-- Items --
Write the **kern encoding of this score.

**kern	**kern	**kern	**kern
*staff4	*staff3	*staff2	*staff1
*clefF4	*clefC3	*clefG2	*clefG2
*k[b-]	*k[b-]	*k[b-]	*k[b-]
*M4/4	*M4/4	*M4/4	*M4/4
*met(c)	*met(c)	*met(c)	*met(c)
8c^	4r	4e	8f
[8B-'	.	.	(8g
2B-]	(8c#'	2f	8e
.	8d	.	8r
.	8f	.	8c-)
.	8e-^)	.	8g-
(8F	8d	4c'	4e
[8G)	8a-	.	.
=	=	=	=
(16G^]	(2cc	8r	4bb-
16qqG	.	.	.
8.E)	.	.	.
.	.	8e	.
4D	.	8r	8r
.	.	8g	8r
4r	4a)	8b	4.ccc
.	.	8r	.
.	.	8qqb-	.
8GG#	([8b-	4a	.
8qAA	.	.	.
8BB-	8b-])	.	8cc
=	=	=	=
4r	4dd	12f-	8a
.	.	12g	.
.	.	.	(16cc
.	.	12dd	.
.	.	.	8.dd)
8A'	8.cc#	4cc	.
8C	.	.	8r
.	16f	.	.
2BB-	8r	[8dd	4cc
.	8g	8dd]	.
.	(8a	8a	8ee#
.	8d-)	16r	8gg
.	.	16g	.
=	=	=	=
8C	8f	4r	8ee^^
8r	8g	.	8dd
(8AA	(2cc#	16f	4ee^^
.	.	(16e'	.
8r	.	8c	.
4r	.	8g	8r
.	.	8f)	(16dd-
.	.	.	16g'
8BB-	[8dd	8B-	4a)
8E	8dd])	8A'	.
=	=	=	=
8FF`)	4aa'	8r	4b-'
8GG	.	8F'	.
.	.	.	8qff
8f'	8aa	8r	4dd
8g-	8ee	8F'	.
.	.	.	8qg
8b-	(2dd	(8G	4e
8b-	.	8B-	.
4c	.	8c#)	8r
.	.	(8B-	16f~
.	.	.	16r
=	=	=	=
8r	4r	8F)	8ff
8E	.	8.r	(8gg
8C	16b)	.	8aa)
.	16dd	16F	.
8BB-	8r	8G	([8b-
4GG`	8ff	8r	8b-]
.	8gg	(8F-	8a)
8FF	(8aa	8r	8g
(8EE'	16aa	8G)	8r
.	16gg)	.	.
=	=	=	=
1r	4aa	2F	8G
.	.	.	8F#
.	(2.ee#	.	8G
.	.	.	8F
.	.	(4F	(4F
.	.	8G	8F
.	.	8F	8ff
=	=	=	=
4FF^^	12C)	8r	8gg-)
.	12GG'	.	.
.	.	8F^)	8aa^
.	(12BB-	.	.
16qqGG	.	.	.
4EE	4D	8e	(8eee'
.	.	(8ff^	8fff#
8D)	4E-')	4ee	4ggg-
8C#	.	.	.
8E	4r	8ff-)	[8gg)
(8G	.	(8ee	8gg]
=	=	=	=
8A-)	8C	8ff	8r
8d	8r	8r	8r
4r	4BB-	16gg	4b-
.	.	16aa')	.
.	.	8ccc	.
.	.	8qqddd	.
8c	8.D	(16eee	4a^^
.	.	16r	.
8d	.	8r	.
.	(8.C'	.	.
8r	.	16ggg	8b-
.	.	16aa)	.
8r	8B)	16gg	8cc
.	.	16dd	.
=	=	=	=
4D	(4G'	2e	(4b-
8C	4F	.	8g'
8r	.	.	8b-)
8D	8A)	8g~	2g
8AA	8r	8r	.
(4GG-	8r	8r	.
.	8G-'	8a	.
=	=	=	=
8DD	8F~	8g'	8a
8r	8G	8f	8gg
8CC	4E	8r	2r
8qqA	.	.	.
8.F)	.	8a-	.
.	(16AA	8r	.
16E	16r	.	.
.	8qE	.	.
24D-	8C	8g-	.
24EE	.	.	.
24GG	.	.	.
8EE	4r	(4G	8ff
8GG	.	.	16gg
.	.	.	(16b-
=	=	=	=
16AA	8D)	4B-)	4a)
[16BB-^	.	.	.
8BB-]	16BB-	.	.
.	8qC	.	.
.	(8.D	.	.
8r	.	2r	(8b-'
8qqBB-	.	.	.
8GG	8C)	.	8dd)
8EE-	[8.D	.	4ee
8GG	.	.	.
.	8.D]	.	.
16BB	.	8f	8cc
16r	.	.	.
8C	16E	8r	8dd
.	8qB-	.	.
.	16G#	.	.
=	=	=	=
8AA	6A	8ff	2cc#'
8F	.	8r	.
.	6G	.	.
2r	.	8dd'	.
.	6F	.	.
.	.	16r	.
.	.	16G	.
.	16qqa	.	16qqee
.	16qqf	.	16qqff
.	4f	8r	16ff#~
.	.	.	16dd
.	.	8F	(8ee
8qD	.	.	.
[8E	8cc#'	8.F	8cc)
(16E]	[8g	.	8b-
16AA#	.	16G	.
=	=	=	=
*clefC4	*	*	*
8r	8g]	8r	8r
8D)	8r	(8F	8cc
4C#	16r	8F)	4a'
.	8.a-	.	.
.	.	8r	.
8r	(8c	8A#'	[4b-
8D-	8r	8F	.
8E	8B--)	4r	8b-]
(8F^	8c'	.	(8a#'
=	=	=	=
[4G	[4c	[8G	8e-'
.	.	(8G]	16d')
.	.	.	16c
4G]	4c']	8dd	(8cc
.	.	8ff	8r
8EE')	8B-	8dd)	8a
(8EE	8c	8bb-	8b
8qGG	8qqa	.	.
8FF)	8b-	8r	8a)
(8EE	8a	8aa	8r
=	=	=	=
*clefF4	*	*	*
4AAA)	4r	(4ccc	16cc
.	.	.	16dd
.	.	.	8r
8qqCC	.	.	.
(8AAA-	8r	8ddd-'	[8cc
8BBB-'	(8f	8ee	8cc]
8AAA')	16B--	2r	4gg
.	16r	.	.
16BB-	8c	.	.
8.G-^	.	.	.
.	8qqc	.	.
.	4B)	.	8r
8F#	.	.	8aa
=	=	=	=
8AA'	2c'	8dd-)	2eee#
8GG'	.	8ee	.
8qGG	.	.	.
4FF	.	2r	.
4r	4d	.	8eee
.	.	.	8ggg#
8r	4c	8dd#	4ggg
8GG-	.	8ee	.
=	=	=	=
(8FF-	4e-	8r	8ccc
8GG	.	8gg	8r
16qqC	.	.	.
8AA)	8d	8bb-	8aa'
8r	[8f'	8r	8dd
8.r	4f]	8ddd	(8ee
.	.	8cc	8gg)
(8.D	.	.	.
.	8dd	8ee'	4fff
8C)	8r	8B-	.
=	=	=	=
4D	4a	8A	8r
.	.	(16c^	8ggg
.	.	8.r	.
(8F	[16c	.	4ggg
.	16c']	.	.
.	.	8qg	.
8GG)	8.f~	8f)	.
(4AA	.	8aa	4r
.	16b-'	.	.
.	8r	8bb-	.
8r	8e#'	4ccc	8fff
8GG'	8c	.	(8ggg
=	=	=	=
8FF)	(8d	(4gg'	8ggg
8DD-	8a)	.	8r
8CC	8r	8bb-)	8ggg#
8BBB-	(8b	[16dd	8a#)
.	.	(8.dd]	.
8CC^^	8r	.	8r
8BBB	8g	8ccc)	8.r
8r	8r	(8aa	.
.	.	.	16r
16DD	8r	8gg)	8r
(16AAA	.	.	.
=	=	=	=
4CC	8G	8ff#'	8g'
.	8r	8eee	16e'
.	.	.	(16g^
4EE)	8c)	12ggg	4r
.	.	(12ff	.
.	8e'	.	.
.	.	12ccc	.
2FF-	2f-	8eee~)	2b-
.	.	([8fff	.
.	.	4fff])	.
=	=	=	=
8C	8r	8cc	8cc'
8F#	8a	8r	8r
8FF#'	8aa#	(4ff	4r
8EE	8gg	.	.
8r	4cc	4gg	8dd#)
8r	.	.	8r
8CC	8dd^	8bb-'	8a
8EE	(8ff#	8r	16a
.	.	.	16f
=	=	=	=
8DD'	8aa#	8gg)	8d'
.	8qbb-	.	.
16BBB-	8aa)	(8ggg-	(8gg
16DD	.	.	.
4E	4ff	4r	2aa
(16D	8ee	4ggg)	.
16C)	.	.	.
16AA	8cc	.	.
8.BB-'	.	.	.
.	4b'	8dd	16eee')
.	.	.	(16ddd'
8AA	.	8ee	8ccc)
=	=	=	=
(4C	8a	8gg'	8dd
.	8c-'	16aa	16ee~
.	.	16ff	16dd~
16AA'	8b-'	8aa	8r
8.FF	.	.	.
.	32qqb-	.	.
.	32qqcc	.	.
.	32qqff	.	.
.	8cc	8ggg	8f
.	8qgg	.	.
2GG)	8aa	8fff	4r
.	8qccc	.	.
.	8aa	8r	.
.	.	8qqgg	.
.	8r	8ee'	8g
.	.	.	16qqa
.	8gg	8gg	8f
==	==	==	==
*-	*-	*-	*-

-- Given task --
Pull out every line from the items above that contains the string "kern".

-- Exercise answer --
Write the **kern encoding of this score.
**kern	**kern	**kern	**kern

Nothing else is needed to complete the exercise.